YOUR OBJECTIVE
After locating the line that contains "U3 pin in-: none -> FB" in the records below, write out exactly that line and each line after it through the one that contains "JP3 pin 1: +12V -> 0V", and nothing else.

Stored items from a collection
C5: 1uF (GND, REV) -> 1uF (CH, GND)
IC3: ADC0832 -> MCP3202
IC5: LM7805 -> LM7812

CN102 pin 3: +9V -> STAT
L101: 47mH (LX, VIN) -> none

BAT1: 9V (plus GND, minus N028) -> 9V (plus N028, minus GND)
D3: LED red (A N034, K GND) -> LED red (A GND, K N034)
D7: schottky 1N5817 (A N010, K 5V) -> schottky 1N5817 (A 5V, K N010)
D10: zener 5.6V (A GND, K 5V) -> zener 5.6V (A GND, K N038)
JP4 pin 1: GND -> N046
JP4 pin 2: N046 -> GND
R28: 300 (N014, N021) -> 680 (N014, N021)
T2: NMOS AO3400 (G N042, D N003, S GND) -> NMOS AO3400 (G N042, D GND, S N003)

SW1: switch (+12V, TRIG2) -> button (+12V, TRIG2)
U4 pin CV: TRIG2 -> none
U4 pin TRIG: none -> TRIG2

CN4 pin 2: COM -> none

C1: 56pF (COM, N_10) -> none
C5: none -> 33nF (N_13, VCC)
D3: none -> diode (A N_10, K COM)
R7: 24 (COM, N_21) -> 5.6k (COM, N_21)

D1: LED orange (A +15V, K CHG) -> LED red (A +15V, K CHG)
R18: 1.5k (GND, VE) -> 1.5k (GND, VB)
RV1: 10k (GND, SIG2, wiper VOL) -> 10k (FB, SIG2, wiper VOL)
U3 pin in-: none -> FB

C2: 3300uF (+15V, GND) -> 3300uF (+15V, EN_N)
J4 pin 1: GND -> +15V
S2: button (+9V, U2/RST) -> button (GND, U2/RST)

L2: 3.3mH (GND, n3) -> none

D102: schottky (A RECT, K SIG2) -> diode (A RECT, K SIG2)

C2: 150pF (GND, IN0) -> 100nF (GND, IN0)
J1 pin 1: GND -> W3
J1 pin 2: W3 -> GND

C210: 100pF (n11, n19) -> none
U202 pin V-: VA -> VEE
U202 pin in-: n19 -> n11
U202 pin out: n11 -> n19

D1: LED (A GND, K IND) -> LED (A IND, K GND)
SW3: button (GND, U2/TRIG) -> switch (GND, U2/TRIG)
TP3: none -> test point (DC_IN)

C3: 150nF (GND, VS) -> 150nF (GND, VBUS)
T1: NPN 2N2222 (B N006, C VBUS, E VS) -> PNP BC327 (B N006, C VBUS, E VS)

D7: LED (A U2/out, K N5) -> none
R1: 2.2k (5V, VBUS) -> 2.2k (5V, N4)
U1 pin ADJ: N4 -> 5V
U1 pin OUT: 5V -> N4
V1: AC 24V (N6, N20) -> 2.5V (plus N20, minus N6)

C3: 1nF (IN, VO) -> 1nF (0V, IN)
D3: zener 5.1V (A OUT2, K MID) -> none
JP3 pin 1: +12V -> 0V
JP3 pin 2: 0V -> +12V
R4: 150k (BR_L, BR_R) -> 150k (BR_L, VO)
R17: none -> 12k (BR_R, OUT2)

RESULT BELOW
U3 pin in-: none -> FB

C2: 3300uF (+15V, GND) -> 3300uF (+15V, EN_N)
J4 pin 1: GND -> +15V
S2: button (+9V, U2/RST) -> button (GND, U2/RST)

L2: 3.3mH (GND, n3) -> none

D102: schottky (A RECT, K SIG2) -> diode (A RECT, K SIG2)

C2: 150pF (GND, IN0) -> 100nF (GND, IN0)
J1 pin 1: GND -> W3
J1 pin 2: W3 -> GND

C210: 100pF (n11, n19) -> none
U202 pin V-: VA -> VEE
U202 pin in-: n19 -> n11
U202 pin out: n11 -> n19

D1: LED (A GND, K IND) -> LED (A IND, K GND)
SW3: button (GND, U2/TRIG) -> switch (GND, U2/TRIG)
TP3: none -> test point (DC_IN)

C3: 150nF (GND, VS) -> 150nF (GND, VBUS)
T1: NPN 2N2222 (B N006, C VBUS, E VS) -> PNP BC327 (B N006, C VBUS, E VS)

D7: LED (A U2/out, K N5) -> none
R1: 2.2k (5V, VBUS) -> 2.2k (5V, N4)
U1 pin ADJ: N4 -> 5V
U1 pin OUT: 5V -> N4
V1: AC 24V (N6, N20) -> 2.5V (plus N20, minus N6)

C3: 1nF (IN, VO) -> 1nF (0V, IN)
D3: zener 5.1V (A OUT2, K MID) -> none
JP3 pin 1: +12V -> 0V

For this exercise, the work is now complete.